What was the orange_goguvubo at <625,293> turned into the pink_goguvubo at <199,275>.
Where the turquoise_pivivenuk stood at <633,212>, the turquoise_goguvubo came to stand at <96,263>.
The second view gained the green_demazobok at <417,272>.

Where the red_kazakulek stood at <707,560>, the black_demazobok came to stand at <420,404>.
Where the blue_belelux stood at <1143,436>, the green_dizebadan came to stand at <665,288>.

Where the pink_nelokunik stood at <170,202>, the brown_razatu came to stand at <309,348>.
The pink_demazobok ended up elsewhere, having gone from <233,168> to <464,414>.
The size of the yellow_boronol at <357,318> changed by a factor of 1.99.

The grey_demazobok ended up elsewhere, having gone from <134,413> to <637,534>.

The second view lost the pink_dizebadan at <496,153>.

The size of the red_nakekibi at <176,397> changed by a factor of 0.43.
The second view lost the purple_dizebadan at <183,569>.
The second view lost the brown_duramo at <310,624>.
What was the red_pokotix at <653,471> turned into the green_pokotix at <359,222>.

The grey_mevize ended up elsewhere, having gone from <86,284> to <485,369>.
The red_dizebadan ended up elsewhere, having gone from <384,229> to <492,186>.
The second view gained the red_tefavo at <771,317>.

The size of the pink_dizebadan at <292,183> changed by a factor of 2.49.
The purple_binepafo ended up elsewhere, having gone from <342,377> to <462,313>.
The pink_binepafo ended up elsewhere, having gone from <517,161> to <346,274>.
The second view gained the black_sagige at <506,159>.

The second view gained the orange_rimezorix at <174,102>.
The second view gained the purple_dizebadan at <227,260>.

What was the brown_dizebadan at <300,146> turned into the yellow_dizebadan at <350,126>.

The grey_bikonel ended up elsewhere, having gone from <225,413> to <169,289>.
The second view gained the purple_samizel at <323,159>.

• • • •

Your answer should be an exact copy of the lines from the one with "Where the turquoise_pivivenuk" through the end of the material, with no other lines.

Where the turquoise_pivivenuk stood at <633,212>, the turquoise_goguvubo came to stand at <96,263>.
The second view gained the green_demazobok at <417,272>.

Where the red_kazakulek stood at <707,560>, the black_demazobok came to stand at <420,404>.
Where the blue_belelux stood at <1143,436>, the green_dizebadan came to stand at <665,288>.

Where the pink_nelokunik stood at <170,202>, the brown_razatu came to stand at <309,348>.
The pink_demazobok ended up elsewhere, having gone from <233,168> to <464,414>.
The size of the yellow_boronol at <357,318> changed by a factor of 1.99.

The grey_demazobok ended up elsewhere, having gone from <134,413> to <637,534>.

The second view lost the pink_dizebadan at <496,153>.

The size of the red_nakekibi at <176,397> changed by a factor of 0.43.
The second view lost the purple_dizebadan at <183,569>.
The second view lost the brown_duramo at <310,624>.
What was the red_pokotix at <653,471> turned into the green_pokotix at <359,222>.

The grey_mevize ended up elsewhere, having gone from <86,284> to <485,369>.
The red_dizebadan ended up elsewhere, having gone from <384,229> to <492,186>.
The second view gained the red_tefavo at <771,317>.

The size of the pink_dizebadan at <292,183> changed by a factor of 2.49.
The purple_binepafo ended up elsewhere, having gone from <342,377> to <462,313>.
The pink_binepafo ended up elsewhere, having gone from <517,161> to <346,274>.
The second view gained the black_sagige at <506,159>.

The second view gained the orange_rimezorix at <174,102>.
The second view gained the purple_dizebadan at <227,260>.

What was the brown_dizebadan at <300,146> turned into the yellow_dizebadan at <350,126>.

The grey_bikonel ended up elsewhere, having gone from <225,413> to <169,289>.
The second view gained the purple_samizel at <323,159>.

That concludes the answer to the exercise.